━━━ Data for processing

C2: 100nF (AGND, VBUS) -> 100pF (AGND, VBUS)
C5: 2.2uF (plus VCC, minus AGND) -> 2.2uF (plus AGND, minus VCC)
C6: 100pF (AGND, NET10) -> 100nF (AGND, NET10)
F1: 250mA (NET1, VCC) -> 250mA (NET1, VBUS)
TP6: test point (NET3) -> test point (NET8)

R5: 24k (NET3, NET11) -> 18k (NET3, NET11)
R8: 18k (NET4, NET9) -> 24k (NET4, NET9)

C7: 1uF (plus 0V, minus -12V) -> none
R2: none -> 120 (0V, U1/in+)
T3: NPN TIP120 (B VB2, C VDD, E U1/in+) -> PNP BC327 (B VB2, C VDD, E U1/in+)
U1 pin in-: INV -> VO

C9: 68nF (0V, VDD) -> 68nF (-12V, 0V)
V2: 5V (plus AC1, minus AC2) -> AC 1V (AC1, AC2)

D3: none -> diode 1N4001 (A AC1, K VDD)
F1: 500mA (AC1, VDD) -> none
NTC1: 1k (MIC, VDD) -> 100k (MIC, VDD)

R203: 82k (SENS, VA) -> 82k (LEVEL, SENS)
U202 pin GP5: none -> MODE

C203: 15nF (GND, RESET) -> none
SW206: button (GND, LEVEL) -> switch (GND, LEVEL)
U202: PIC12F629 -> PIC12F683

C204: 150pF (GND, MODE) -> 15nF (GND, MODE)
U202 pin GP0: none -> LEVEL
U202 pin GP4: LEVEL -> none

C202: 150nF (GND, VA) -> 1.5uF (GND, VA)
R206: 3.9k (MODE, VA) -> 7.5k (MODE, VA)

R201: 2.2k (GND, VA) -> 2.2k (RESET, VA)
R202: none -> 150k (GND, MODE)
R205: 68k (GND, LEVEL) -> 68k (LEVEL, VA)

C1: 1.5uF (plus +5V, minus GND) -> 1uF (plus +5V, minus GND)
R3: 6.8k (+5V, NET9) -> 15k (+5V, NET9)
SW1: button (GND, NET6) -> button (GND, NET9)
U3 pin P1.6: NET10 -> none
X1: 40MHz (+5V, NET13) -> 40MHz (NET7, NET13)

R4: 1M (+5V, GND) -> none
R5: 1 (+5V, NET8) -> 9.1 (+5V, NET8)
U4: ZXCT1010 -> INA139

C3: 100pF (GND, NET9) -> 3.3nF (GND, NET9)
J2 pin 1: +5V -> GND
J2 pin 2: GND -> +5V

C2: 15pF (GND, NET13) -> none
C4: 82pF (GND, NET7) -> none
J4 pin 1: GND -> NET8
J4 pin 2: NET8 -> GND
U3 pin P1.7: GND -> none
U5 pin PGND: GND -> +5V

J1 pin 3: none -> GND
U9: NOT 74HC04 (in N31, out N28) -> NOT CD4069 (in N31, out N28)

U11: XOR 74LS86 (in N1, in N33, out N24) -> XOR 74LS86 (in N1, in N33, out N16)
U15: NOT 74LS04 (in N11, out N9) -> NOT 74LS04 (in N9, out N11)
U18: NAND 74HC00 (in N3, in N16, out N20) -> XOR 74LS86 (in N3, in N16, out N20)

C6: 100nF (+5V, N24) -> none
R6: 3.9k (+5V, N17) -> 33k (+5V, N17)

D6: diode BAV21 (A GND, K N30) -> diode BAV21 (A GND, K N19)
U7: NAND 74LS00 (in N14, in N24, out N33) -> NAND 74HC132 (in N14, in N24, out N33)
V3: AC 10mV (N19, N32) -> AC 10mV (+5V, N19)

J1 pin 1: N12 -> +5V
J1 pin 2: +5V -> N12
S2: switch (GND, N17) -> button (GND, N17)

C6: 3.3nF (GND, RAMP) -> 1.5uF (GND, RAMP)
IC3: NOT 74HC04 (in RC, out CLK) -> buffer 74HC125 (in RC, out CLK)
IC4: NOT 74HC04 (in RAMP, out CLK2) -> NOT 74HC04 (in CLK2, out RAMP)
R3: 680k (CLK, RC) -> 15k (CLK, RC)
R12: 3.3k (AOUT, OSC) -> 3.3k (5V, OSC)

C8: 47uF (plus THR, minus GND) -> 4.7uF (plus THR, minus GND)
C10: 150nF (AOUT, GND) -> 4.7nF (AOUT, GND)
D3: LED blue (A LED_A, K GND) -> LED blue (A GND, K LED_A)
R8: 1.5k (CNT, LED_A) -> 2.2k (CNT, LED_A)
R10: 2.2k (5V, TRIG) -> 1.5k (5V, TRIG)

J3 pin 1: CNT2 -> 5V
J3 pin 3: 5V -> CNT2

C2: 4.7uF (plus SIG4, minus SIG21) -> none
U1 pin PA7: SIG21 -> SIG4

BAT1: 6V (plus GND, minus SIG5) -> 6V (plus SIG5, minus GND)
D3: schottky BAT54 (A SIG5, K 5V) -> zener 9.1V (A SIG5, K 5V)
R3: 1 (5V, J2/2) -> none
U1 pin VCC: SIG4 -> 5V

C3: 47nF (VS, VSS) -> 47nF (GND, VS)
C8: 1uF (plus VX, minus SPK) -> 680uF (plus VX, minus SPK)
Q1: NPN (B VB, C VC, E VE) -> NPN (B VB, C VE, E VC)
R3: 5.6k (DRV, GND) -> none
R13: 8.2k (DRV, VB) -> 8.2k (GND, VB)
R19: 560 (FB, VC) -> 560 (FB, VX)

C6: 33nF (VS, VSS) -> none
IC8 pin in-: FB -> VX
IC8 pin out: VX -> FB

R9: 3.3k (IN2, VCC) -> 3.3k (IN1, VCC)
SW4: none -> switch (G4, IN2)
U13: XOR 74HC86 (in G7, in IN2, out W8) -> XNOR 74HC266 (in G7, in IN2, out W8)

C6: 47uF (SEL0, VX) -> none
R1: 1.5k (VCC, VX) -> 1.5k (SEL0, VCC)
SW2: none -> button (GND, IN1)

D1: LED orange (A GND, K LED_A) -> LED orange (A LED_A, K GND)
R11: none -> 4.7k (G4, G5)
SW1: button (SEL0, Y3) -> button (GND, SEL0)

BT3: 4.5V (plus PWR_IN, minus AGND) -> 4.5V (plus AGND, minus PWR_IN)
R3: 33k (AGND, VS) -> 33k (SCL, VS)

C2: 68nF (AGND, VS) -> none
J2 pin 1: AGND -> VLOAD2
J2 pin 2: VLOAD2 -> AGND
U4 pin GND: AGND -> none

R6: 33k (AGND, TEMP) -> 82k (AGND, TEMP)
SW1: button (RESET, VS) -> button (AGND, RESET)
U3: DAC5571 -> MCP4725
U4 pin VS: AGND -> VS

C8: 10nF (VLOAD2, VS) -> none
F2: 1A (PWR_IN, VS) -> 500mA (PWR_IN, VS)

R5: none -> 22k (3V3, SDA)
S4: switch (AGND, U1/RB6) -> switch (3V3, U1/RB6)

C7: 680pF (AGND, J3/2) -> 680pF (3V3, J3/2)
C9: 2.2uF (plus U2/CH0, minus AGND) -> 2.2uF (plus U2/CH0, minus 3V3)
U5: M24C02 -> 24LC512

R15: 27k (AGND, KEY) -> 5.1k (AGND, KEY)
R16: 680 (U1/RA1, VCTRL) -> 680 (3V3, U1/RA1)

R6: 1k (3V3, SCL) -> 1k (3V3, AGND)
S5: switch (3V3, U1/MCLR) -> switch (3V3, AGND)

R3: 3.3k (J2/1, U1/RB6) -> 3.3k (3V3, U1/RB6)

━━━━━━

Instructions for the task: Everything in the listing should be given again word for word.

Written response:
C2: 100nF (AGND, VBUS) -> 100pF (AGND, VBUS)
C5: 2.2uF (plus VCC, minus AGND) -> 2.2uF (plus AGND, minus VCC)
C6: 100pF (AGND, NET10) -> 100nF (AGND, NET10)
F1: 250mA (NET1, VCC) -> 250mA (NET1, VBUS)
TP6: test point (NET3) -> test point (NET8)

R5: 24k (NET3, NET11) -> 18k (NET3, NET11)
R8: 18k (NET4, NET9) -> 24k (NET4, NET9)

C7: 1uF (plus 0V, minus -12V) -> none
R2: none -> 120 (0V, U1/in+)
T3: NPN TIP120 (B VB2, C VDD, E U1/in+) -> PNP BC327 (B VB2, C VDD, E U1/in+)
U1 pin in-: INV -> VO

C9: 68nF (0V, VDD) -> 68nF (-12V, 0V)
V2: 5V (plus AC1, minus AC2) -> AC 1V (AC1, AC2)

D3: none -> diode 1N4001 (A AC1, K VDD)
F1: 500mA (AC1, VDD) -> none
NTC1: 1k (MIC, VDD) -> 100k (MIC, VDD)

R203: 82k (SENS, VA) -> 82k (LEVEL, SENS)
U202 pin GP5: none -> MODE

C203: 15nF (GND, RESET) -> none
SW206: button (GND, LEVEL) -> switch (GND, LEVEL)
U202: PIC12F629 -> PIC12F683

C204: 150pF (GND, MODE) -> 15nF (GND, MODE)
U202 pin GP0: none -> LEVEL
U202 pin GP4: LEVEL -> none

C202: 150nF (GND, VA) -> 1.5uF (GND, VA)
R206: 3.9k (MODE, VA) -> 7.5k (MODE, VA)

R201: 2.2k (GND, VA) -> 2.2k (RESET, VA)
R202: none -> 150k (GND, MODE)
R205: 68k (GND, LEVEL) -> 68k (LEVEL, VA)

C1: 1.5uF (plus +5V, minus GND) -> 1uF (plus +5V, minus GND)
R3: 6.8k (+5V, NET9) -> 15k (+5V, NET9)
SW1: button (GND, NET6) -> button (GND, NET9)
U3 pin P1.6: NET10 -> none
X1: 40MHz (+5V, NET13) -> 40MHz (NET7, NET13)

R4: 1M (+5V, GND) -> none
R5: 1 (+5V, NET8) -> 9.1 (+5V, NET8)
U4: ZXCT1010 -> INA139

C3: 100pF (GND, NET9) -> 3.3nF (GND, NET9)
J2 pin 1: +5V -> GND
J2 pin 2: GND -> +5V

C2: 15pF (GND, NET13) -> none
C4: 82pF (GND, NET7) -> none
J4 pin 1: GND -> NET8
J4 pin 2: NET8 -> GND
U3 pin P1.7: GND -> none
U5 pin PGND: GND -> +5V

J1 pin 3: none -> GND
U9: NOT 74HC04 (in N31, out N28) -> NOT CD4069 (in N31, out N28)

U11: XOR 74LS86 (in N1, in N33, out N24) -> XOR 74LS86 (in N1, in N33, out N16)
U15: NOT 74LS04 (in N11, out N9) -> NOT 74LS04 (in N9, out N11)
U18: NAND 74HC00 (in N3, in N16, out N20) -> XOR 74LS86 (in N3, in N16, out N20)

C6: 100nF (+5V, N24) -> none
R6: 3.9k (+5V, N17) -> 33k (+5V, N17)

D6: diode BAV21 (A GND, K N30) -> diode BAV21 (A GND, K N19)
U7: NAND 74LS00 (in N14, in N24, out N33) -> NAND 74HC132 (in N14, in N24, out N33)
V3: AC 10mV (N19, N32) -> AC 10mV (+5V, N19)

J1 pin 1: N12 -> +5V
J1 pin 2: +5V -> N12
S2: switch (GND, N17) -> button (GND, N17)

C6: 3.3nF (GND, RAMP) -> 1.5uF (GND, RAMP)
IC3: NOT 74HC04 (in RC, out CLK) -> buffer 74HC125 (in RC, out CLK)
IC4: NOT 74HC04 (in RAMP, out CLK2) -> NOT 74HC04 (in CLK2, out RAMP)
R3: 680k (CLK, RC) -> 15k (CLK, RC)
R12: 3.3k (AOUT, OSC) -> 3.3k (5V, OSC)

C8: 47uF (plus THR, minus GND) -> 4.7uF (plus THR, minus GND)
C10: 150nF (AOUT, GND) -> 4.7nF (AOUT, GND)
D3: LED blue (A LED_A, K GND) -> LED blue (A GND, K LED_A)
R8: 1.5k (CNT, LED_A) -> 2.2k (CNT, LED_A)
R10: 2.2k (5V, TRIG) -> 1.5k (5V, TRIG)

J3 pin 1: CNT2 -> 5V
J3 pin 3: 5V -> CNT2

C2: 4.7uF (plus SIG4, minus SIG21) -> none
U1 pin PA7: SIG21 -> SIG4

BAT1: 6V (plus GND, minus SIG5) -> 6V (plus SIG5, minus GND)
D3: schottky BAT54 (A SIG5, K 5V) -> zener 9.1V (A SIG5, K 5V)
R3: 1 (5V, J2/2) -> none
U1 pin VCC: SIG4 -> 5V

C3: 47nF (VS, VSS) -> 47nF (GND, VS)
C8: 1uF (plus VX, minus SPK) -> 680uF (plus VX, minus SPK)
Q1: NPN (B VB, C VC, E VE) -> NPN (B VB, C VE, E VC)
R3: 5.6k (DRV, GND) -> none
R13: 8.2k (DRV, VB) -> 8.2k (GND, VB)
R19: 560 (FB, VC) -> 560 (FB, VX)

C6: 33nF (VS, VSS) -> none
IC8 pin in-: FB -> VX
IC8 pin out: VX -> FB

R9: 3.3k (IN2, VCC) -> 3.3k (IN1, VCC)
SW4: none -> switch (G4, IN2)
U13: XOR 74HC86 (in G7, in IN2, out W8) -> XNOR 74HC266 (in G7, in IN2, out W8)

C6: 47uF (SEL0, VX) -> none
R1: 1.5k (VCC, VX) -> 1.5k (SEL0, VCC)
SW2: none -> button (GND, IN1)

D1: LED orange (A GND, K LED_A) -> LED orange (A LED_A, K GND)
R11: none -> 4.7k (G4, G5)
SW1: button (SEL0, Y3) -> button (GND, SEL0)

BT3: 4.5V (plus PWR_IN, minus AGND) -> 4.5V (plus AGND, minus PWR_IN)
R3: 33k (AGND, VS) -> 33k (SCL, VS)

C2: 68nF (AGND, VS) -> none
J2 pin 1: AGND -> VLOAD2
J2 pin 2: VLOAD2 -> AGND
U4 pin GND: AGND -> none

R6: 33k (AGND, TEMP) -> 82k (AGND, TEMP)
SW1: button (RESET, VS) -> button (AGND, RESET)
U3: DAC5571 -> MCP4725
U4 pin VS: AGND -> VS

C8: 10nF (VLOAD2, VS) -> none
F2: 1A (PWR_IN, VS) -> 500mA (PWR_IN, VS)

R5: none -> 22k (3V3, SDA)
S4: switch (AGND, U1/RB6) -> switch (3V3, U1/RB6)

C7: 680pF (AGND, J3/2) -> 680pF (3V3, J3/2)
C9: 2.2uF (plus U2/CH0, minus AGND) -> 2.2uF (plus U2/CH0, minus 3V3)
U5: M24C02 -> 24LC512

R15: 27k (AGND, KEY) -> 5.1k (AGND, KEY)
R16: 680 (U1/RA1, VCTRL) -> 680 (3V3, U1/RA1)

R6: 1k (3V3, SCL) -> 1k (3V3, AGND)
S5: switch (3V3, U1/MCLR) -> switch (3V3, AGND)

R3: 3.3k (J2/1, U1/RB6) -> 3.3k (3V3, U1/RB6)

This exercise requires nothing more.